### DESCRIPTION OF THE TASK
Of the material below, only the lines from the line containing "purple plate A5" down to the line containing "purple brick D6:E6" belong in the answer, written out exactly.
*** Opening DATASET EXCERPTS ***
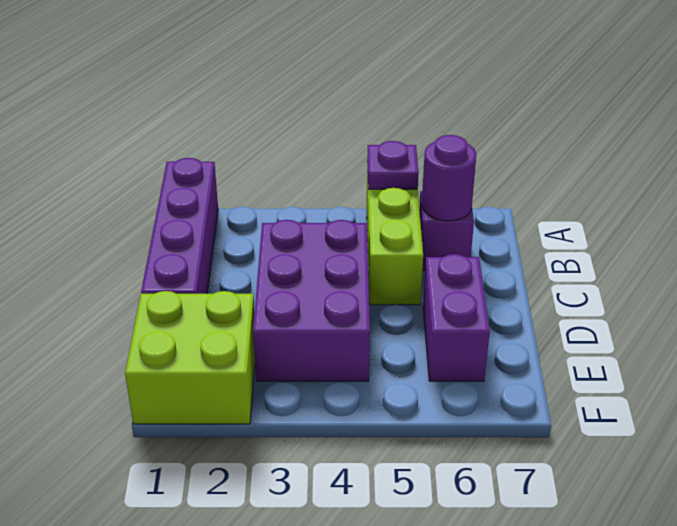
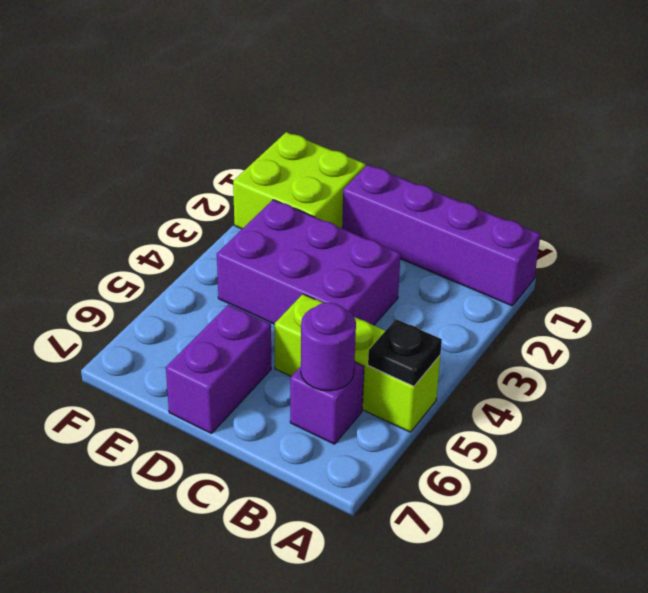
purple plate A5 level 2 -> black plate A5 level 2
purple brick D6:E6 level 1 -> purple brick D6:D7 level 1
*** Closing DATASET EXCERPTS ***
*** Opening DATASET EXCERPTS ***
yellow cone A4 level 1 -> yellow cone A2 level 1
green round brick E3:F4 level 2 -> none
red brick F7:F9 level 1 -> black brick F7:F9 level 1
*** Closing DATASET EXCERPTS ***
*** Opening DATASET EXCERPTS ***
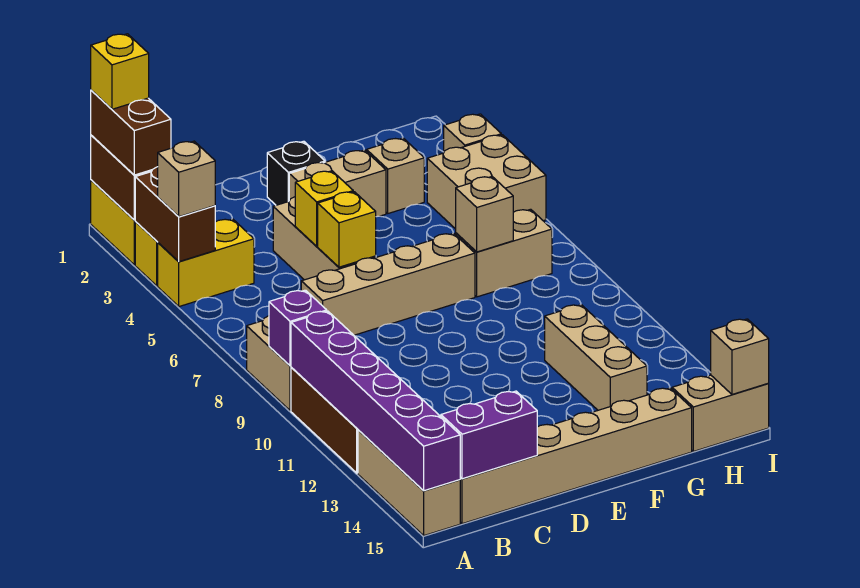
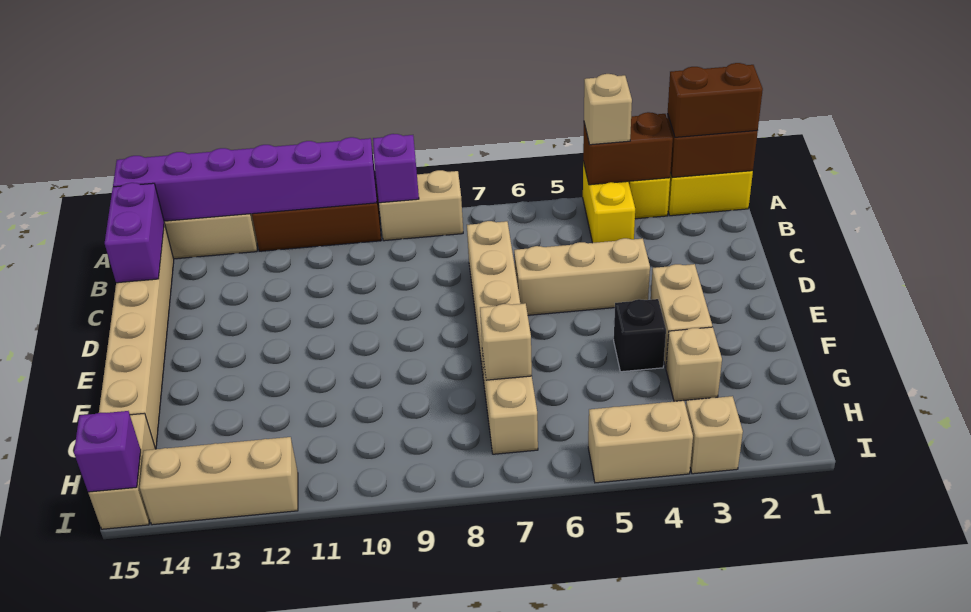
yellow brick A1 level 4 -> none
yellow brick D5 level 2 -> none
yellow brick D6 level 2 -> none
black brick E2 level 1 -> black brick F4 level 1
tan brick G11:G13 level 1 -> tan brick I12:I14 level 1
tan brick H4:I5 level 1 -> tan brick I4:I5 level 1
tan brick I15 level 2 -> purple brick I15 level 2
*** Closing DATASET EXCERPTS ***
### WORKED SOLUTION
purple plate A5 level 2 -> black plate A5 level 2
purple brick D6:E6 level 1 -> purple brick D6:D7 level 1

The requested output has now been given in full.